++++ RECORDS FOR THIS TASK ++++
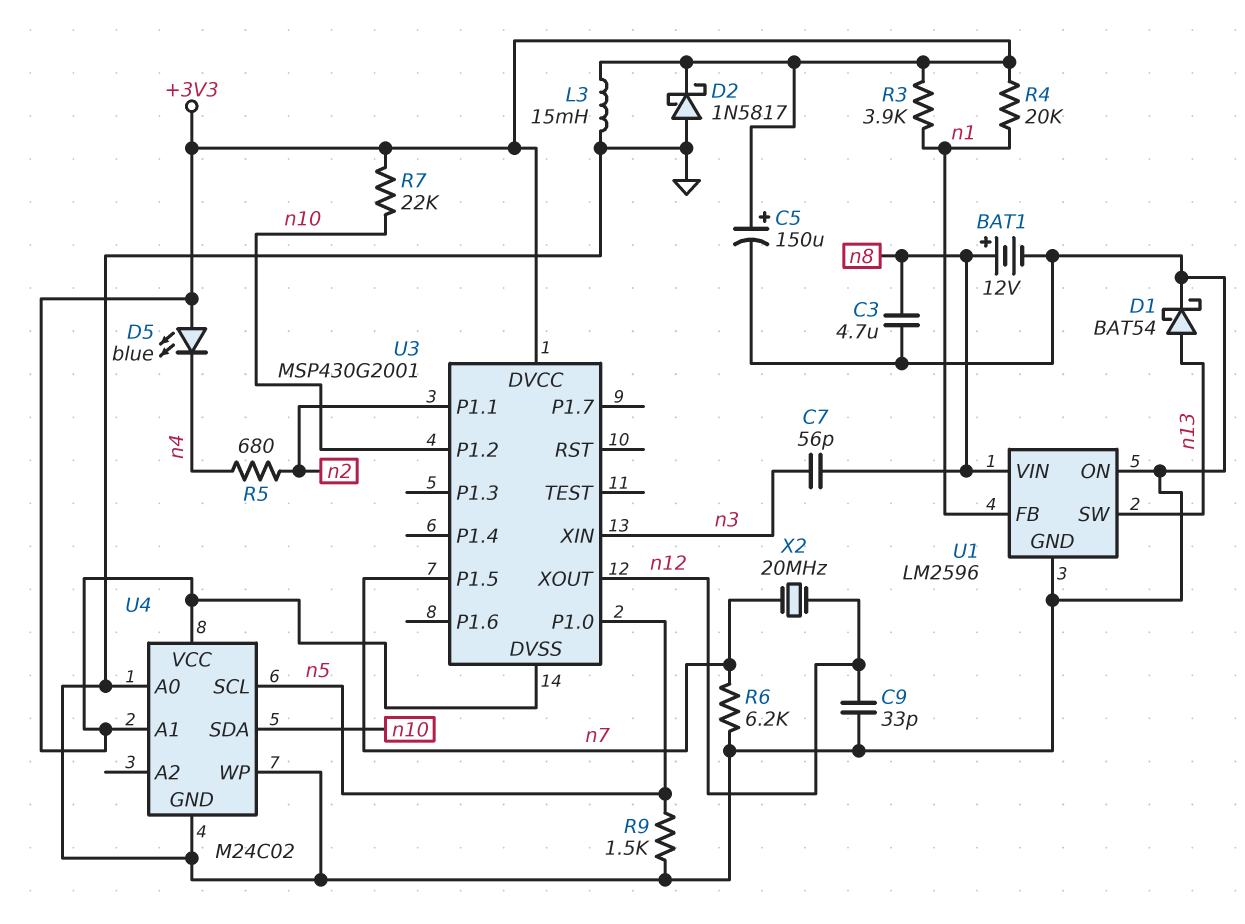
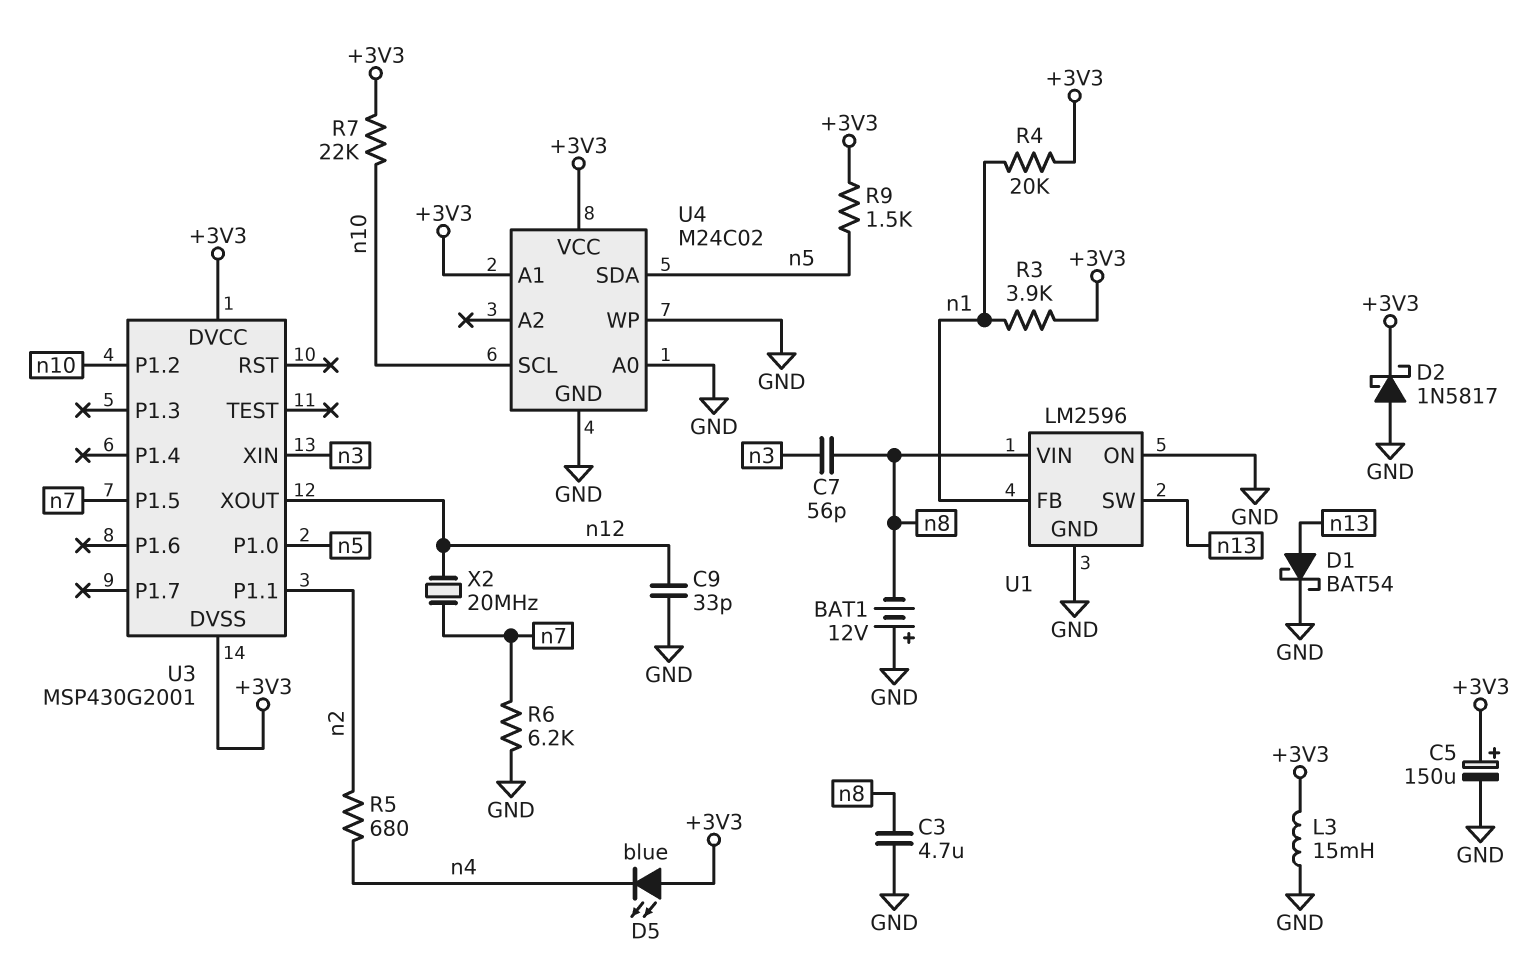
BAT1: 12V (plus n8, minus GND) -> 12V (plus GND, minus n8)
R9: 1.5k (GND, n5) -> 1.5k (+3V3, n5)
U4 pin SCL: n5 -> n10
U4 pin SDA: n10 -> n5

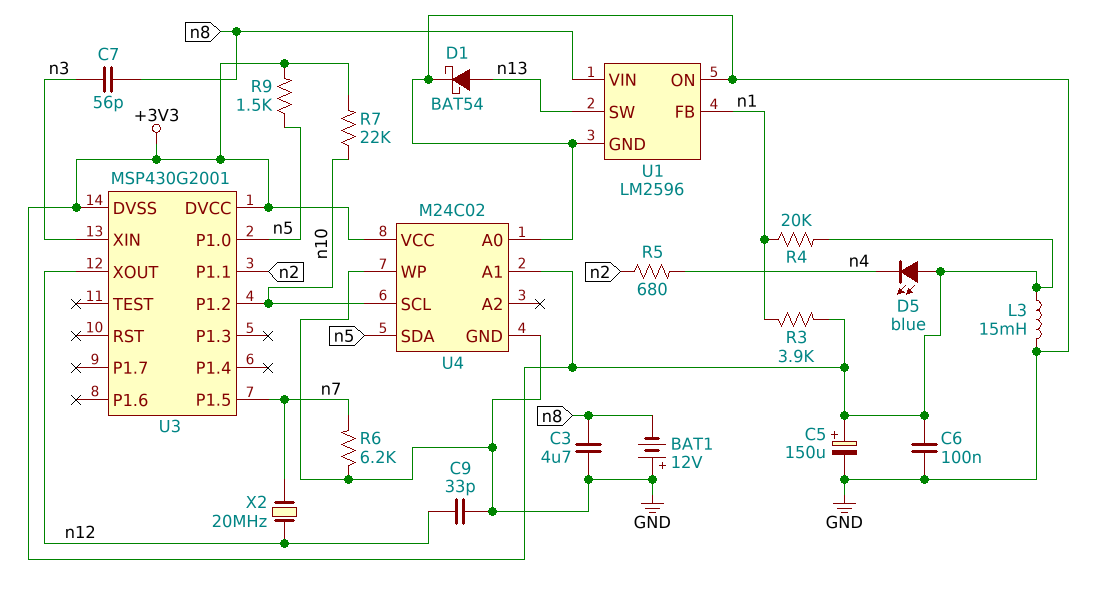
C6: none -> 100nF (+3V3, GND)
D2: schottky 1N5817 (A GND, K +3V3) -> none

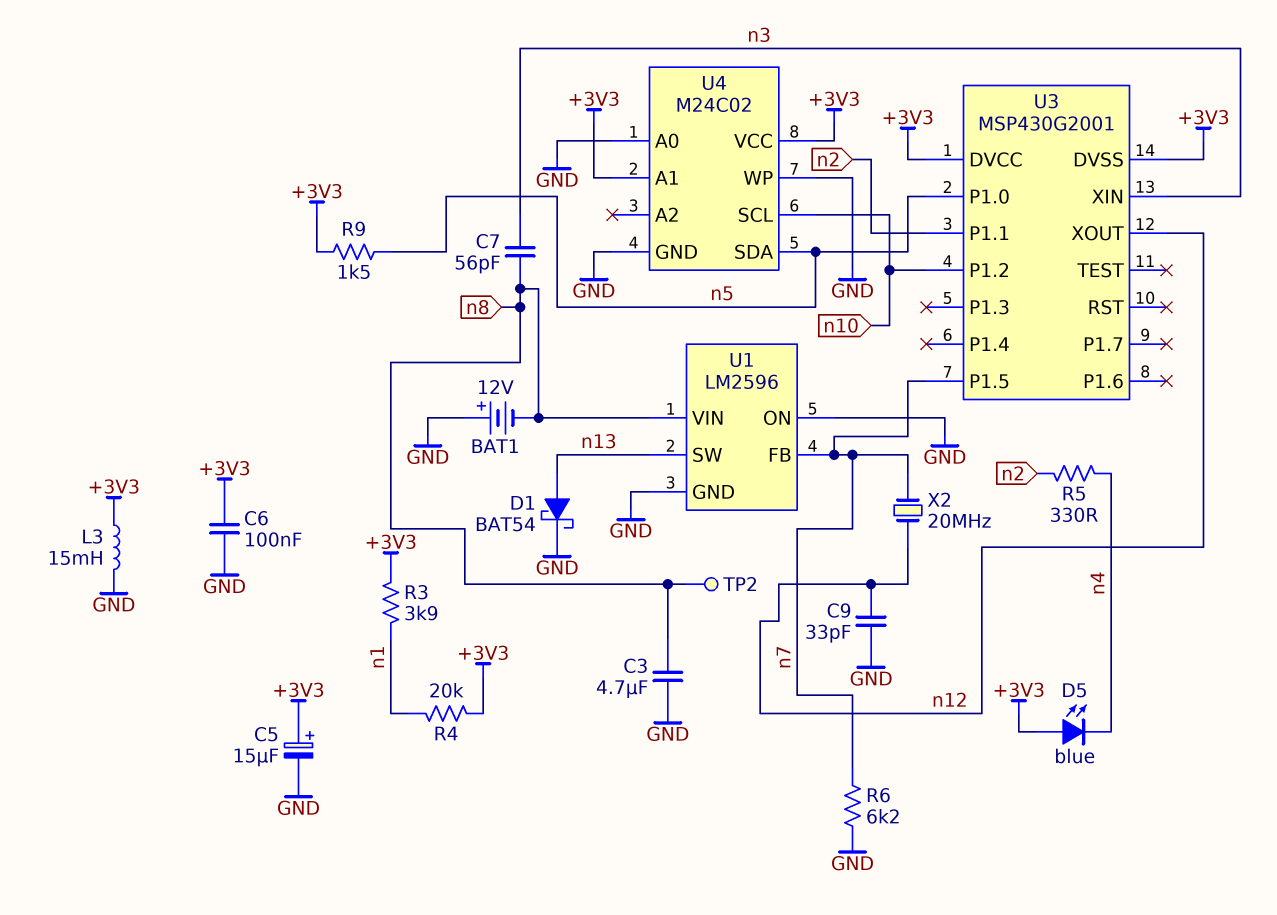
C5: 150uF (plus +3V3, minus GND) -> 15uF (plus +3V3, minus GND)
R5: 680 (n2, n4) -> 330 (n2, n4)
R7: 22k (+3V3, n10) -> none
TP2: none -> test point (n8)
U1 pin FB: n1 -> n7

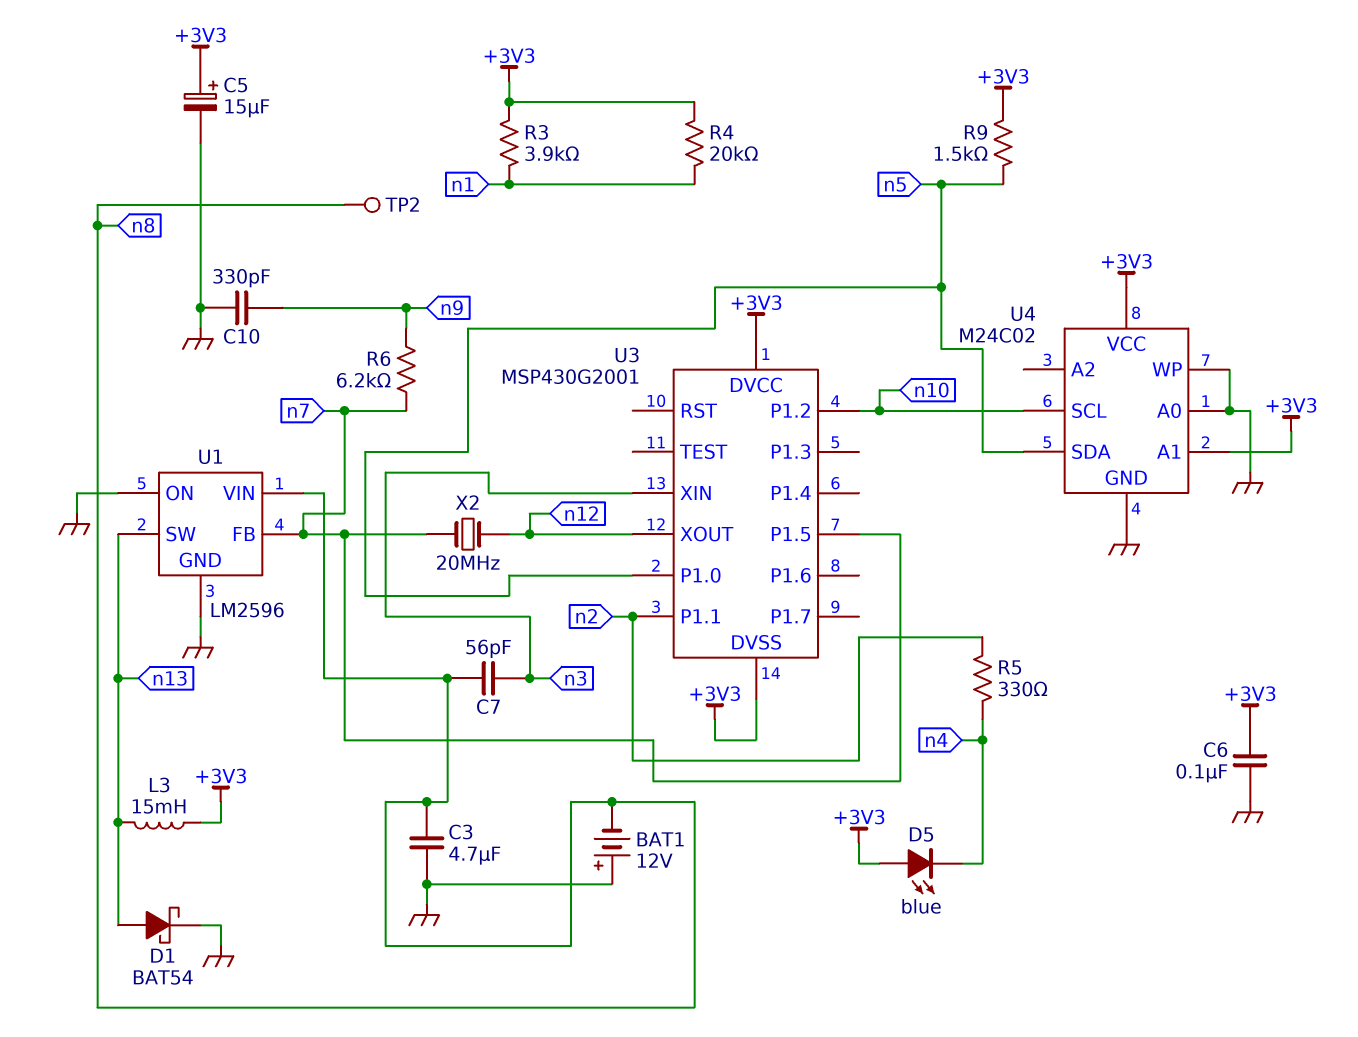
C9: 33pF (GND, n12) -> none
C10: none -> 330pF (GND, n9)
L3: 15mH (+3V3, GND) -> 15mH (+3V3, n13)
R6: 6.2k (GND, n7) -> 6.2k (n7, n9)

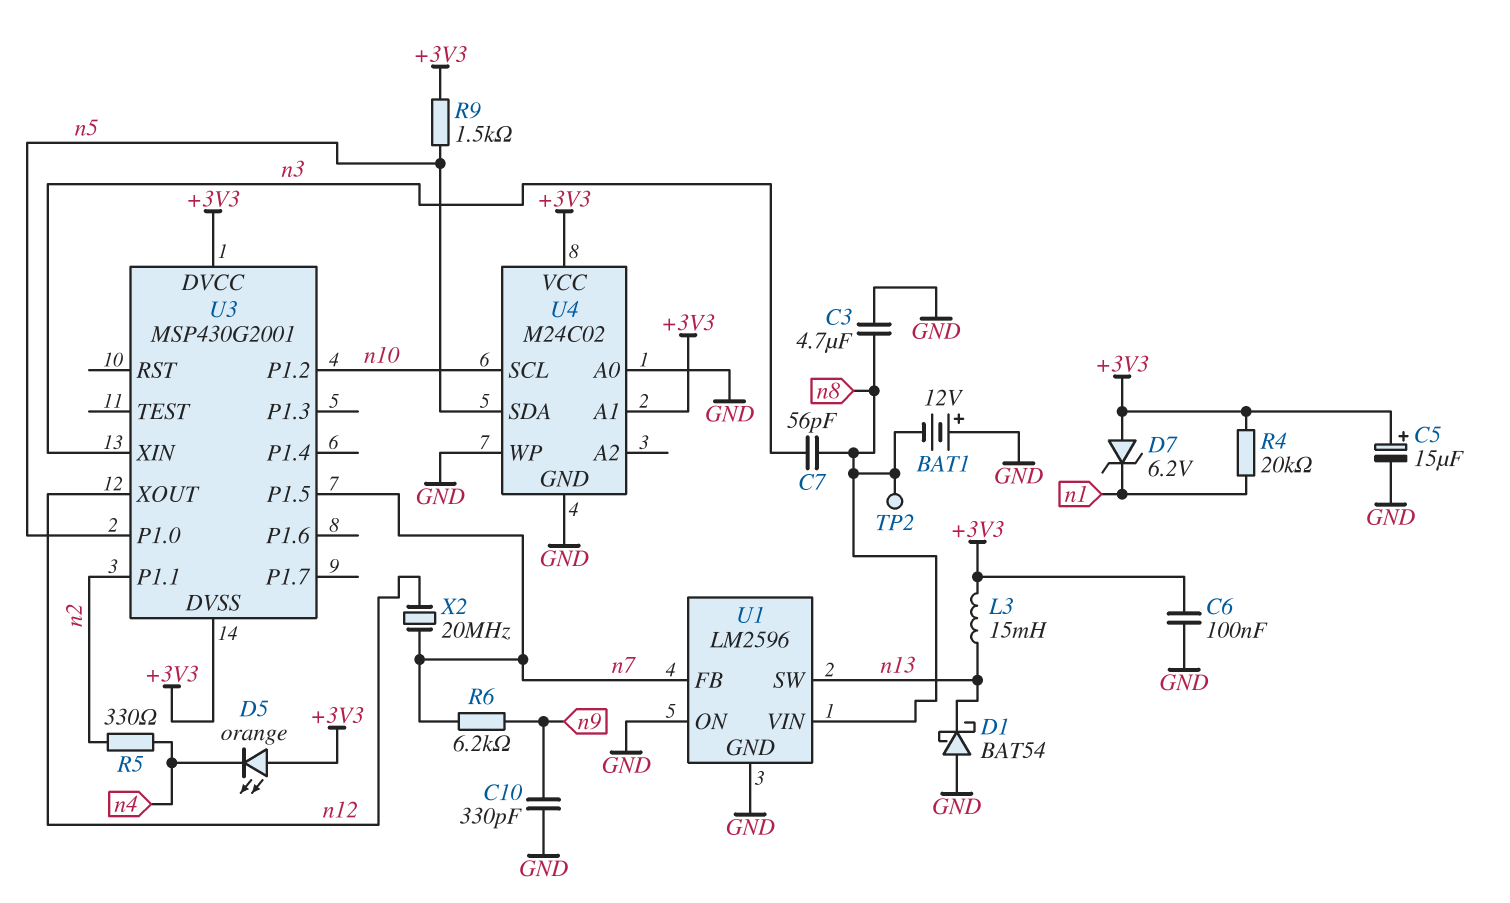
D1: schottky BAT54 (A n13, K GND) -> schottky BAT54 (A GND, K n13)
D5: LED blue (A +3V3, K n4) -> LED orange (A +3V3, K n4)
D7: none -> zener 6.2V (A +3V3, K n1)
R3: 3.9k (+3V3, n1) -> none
++++
▸ **PROBLEM**: Which lines run from the one containing "R7: 22k (+3V3, n10) -> none" to the end of the data above? Set down those lines exactly, and only those, without any pictures.

▸ **WRITTEN RESPONSE**:
R7: 22k (+3V3, n10) -> none
TP2: none -> test point (n8)
U1 pin FB: n1 -> n7

C9: 33pF (GND, n12) -> none
C10: none -> 330pF (GND, n9)
L3: 15mH (+3V3, GND) -> 15mH (+3V3, n13)
R6: 6.2k (GND, n7) -> 6.2k (n7, n9)

D1: schottky BAT54 (A n13, K GND) -> schottky BAT54 (A GND, K n13)
D5: LED blue (A +3V3, K n4) -> LED orange (A +3V3, K n4)
D7: none -> zener 6.2V (A +3V3, K n1)
R3: 3.9k (+3V3, n1) -> none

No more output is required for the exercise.